━━━ Information supplied ━━━

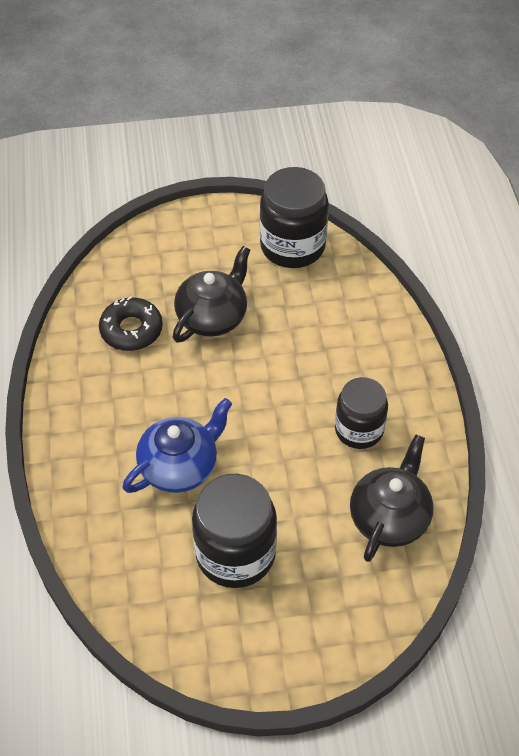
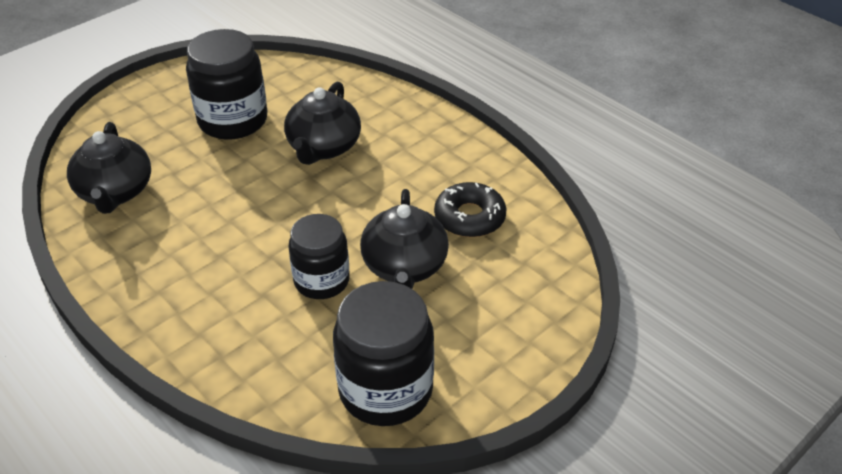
camera: 145 degrees right, 10 degrees down
(180, 466) = (323, 147): blue teapot -> black teapot
(359, 430) = (180, 241): black jar -> black jar (321, 281)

━━━

:: Task ::
Please retype the data exactly. The pictures do not go in.

:: Written response ::
camera: 145 degrees right, 10 degrees down
(180, 466) = (323, 147): blue teapot -> black teapot
(359, 430) = (180, 241): black jar -> black jar (321, 281)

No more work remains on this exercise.